— PROBLEM TO SOLVE —
Lines in the data below that contain the word "black" are to be copied.

— THE INPUT —

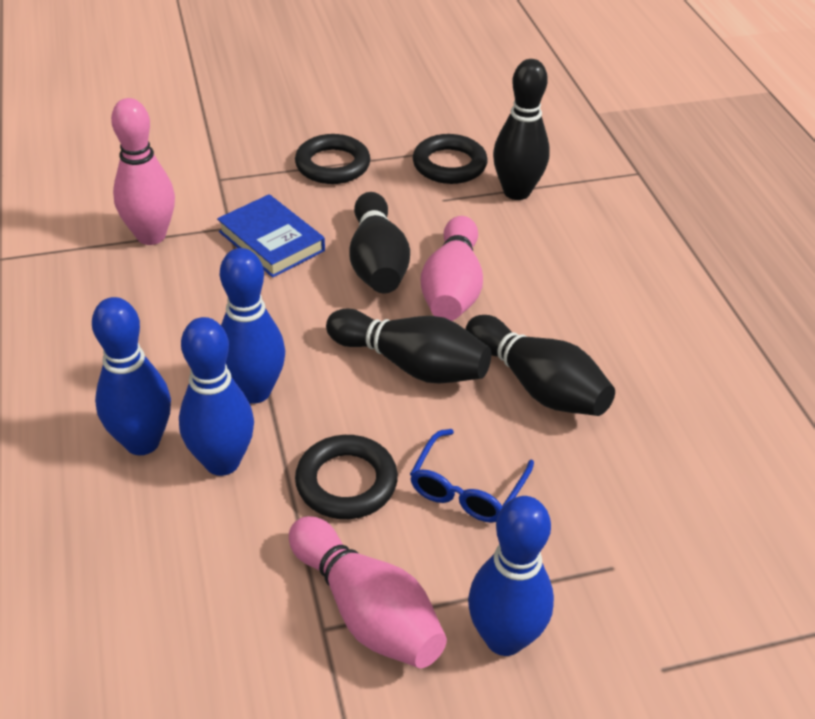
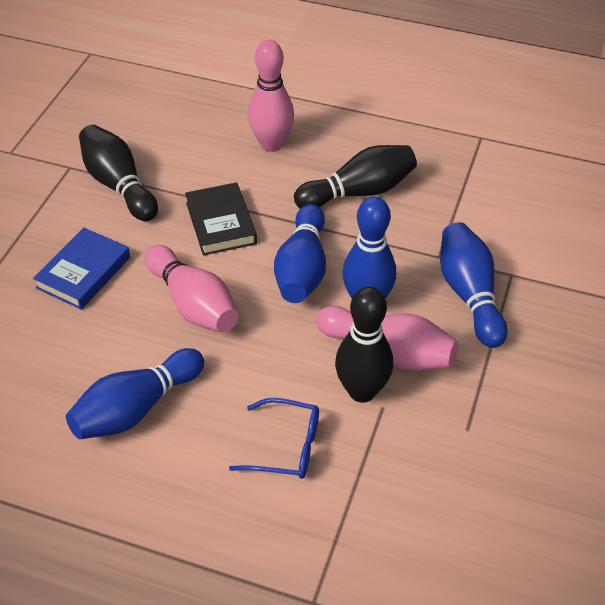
black book: 0 -> 1
black bowling pin: 4 -> 3
black ring: 3 -> 0

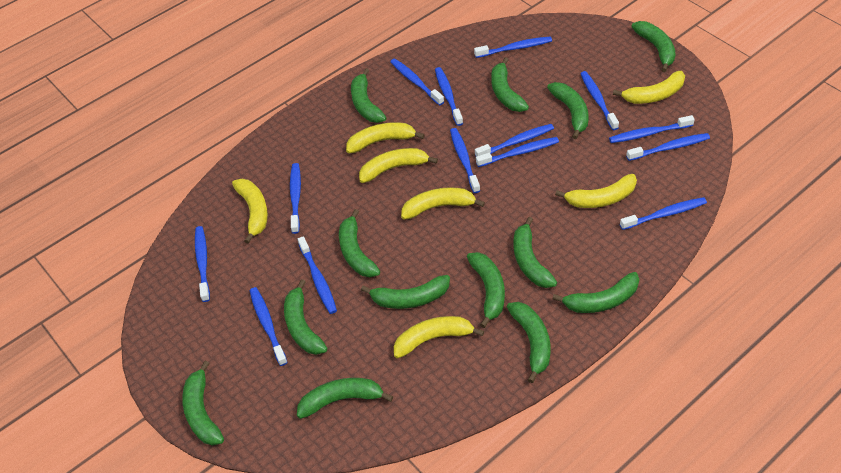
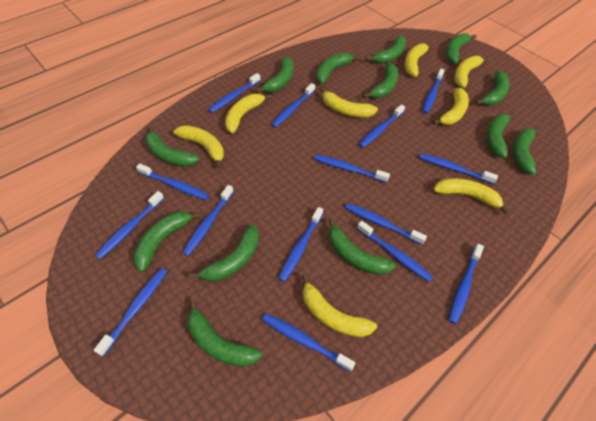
blue toothbrush: 14 -> 15
yellow banana: 7 -> 8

— TASK RESPONSE —
black book: 0 -> 1
black bowling pin: 4 -> 3
black ring: 3 -> 0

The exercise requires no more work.